» **Instructions to follow**: Search the entries for the word "Optima" and report each line that has it.

(Coordinate change listings)
———
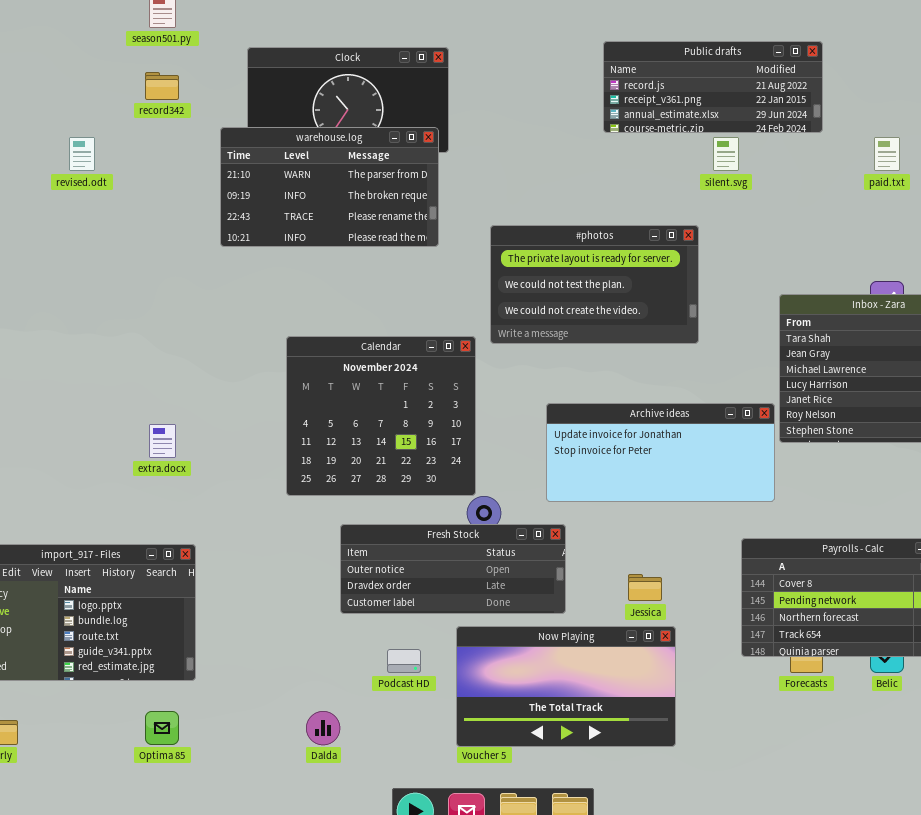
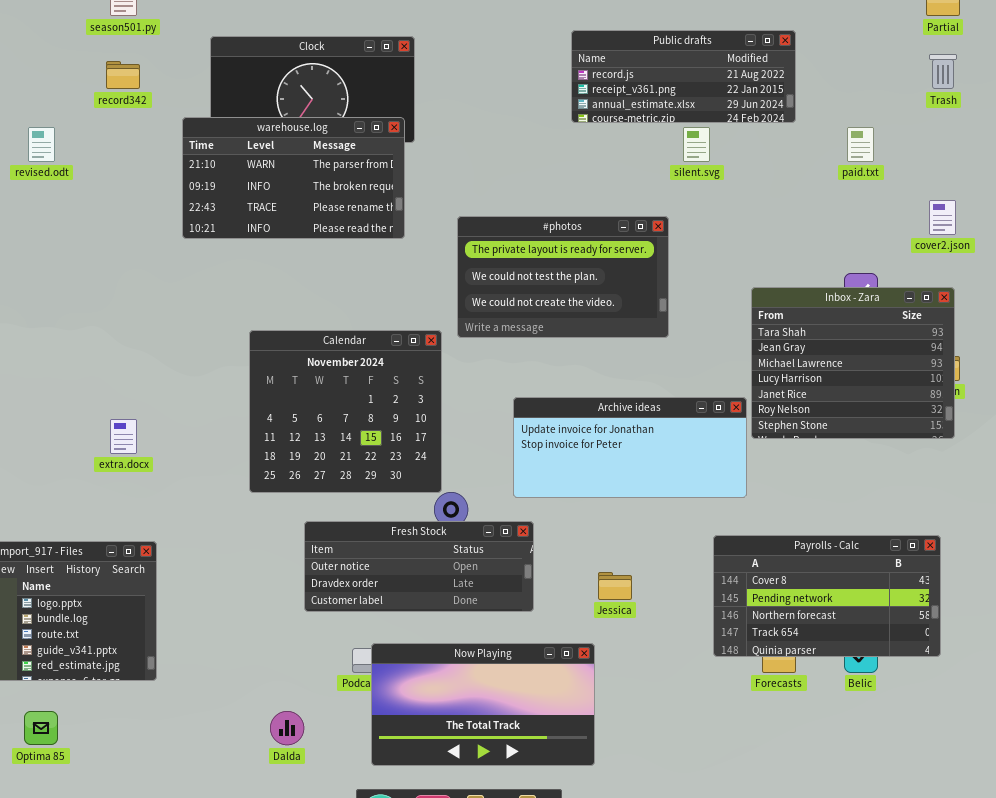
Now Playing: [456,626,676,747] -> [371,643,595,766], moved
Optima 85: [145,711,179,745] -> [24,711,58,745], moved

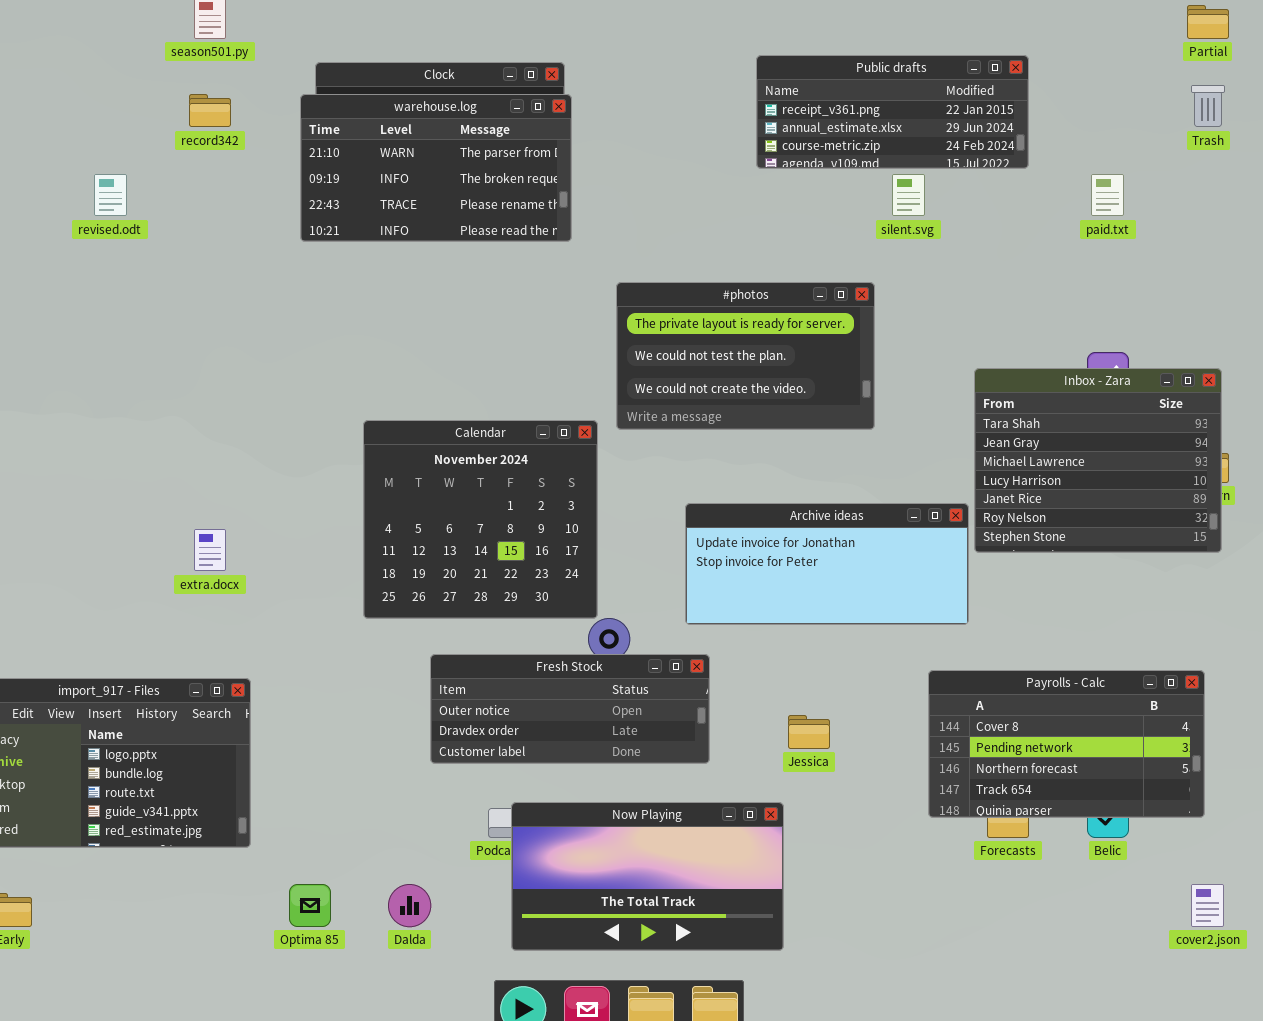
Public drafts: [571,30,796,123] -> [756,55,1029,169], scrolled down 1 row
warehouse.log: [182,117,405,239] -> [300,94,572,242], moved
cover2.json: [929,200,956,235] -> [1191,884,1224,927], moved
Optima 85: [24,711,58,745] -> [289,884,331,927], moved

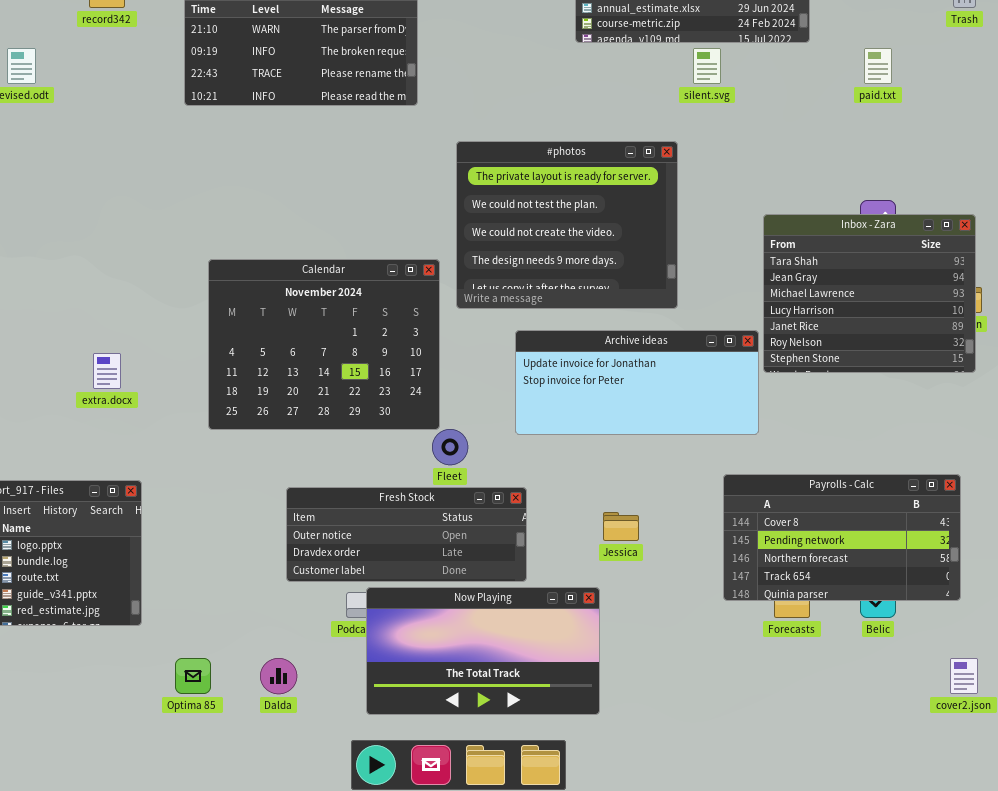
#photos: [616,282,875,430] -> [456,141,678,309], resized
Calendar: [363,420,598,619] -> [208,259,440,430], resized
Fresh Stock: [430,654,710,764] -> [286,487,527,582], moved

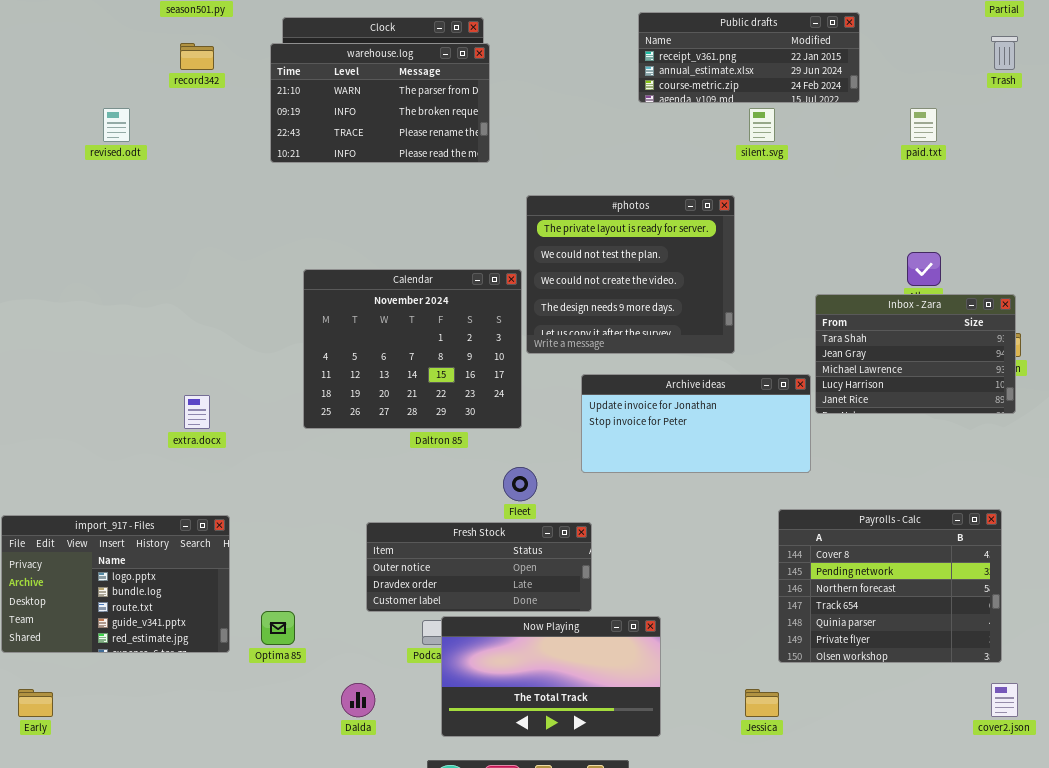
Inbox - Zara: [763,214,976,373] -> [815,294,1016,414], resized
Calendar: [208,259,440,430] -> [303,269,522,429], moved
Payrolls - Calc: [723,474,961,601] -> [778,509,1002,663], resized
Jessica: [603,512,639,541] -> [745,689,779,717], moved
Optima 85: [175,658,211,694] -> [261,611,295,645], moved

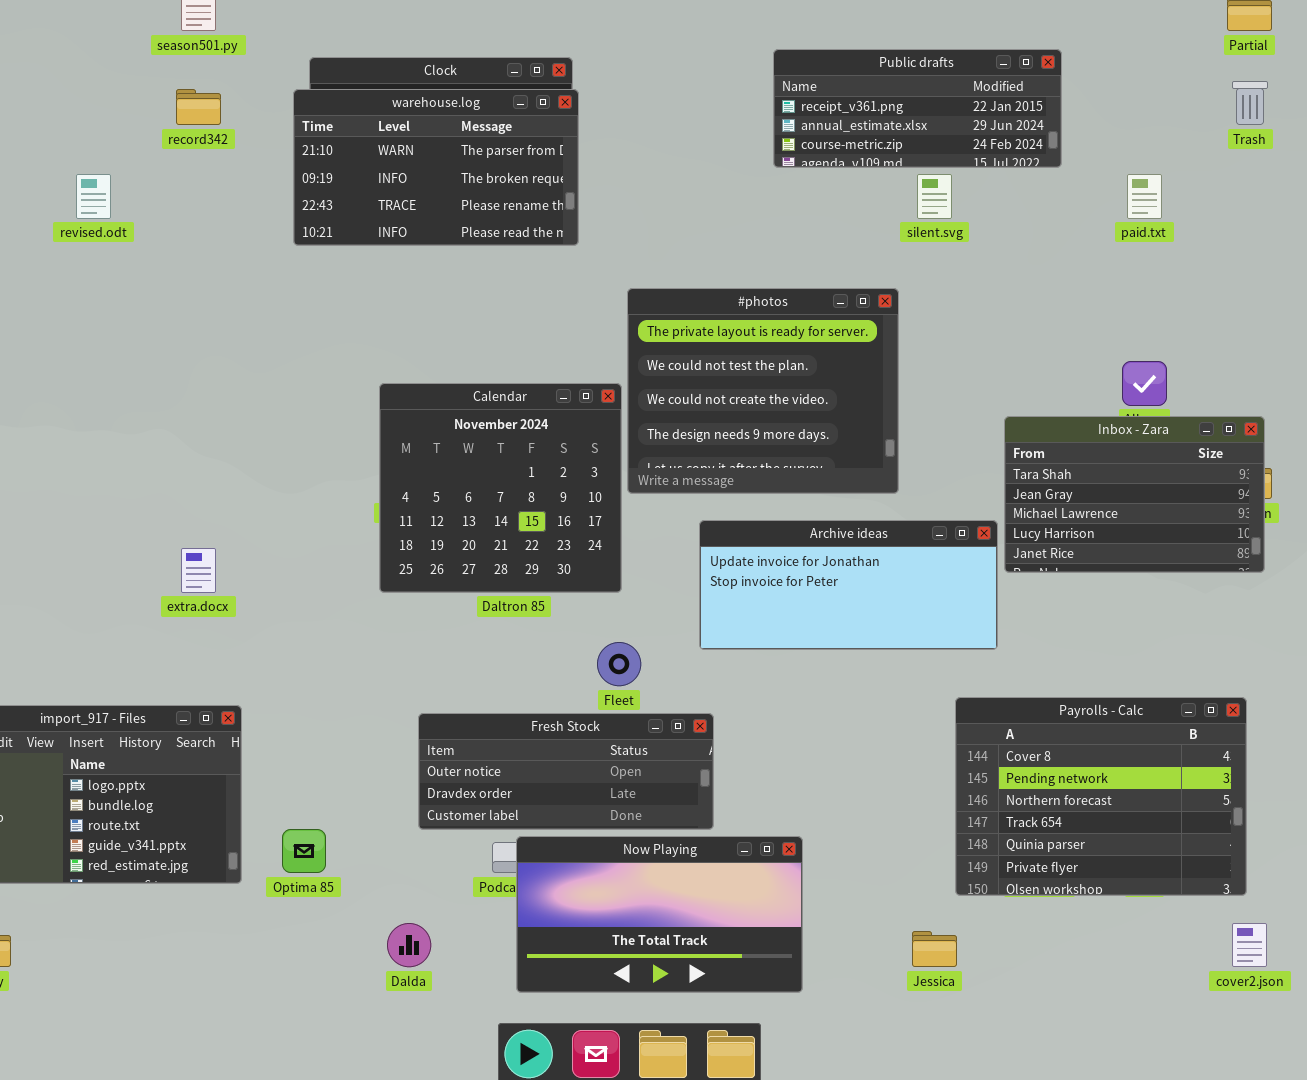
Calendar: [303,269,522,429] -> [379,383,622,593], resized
———
» **Result below**:
Optima 85: [145,711,179,745] -> [24,711,58,745], moved
Optima 85: [24,711,58,745] -> [289,884,331,927], moved
Optima 85: [175,658,211,694] -> [261,611,295,645], moved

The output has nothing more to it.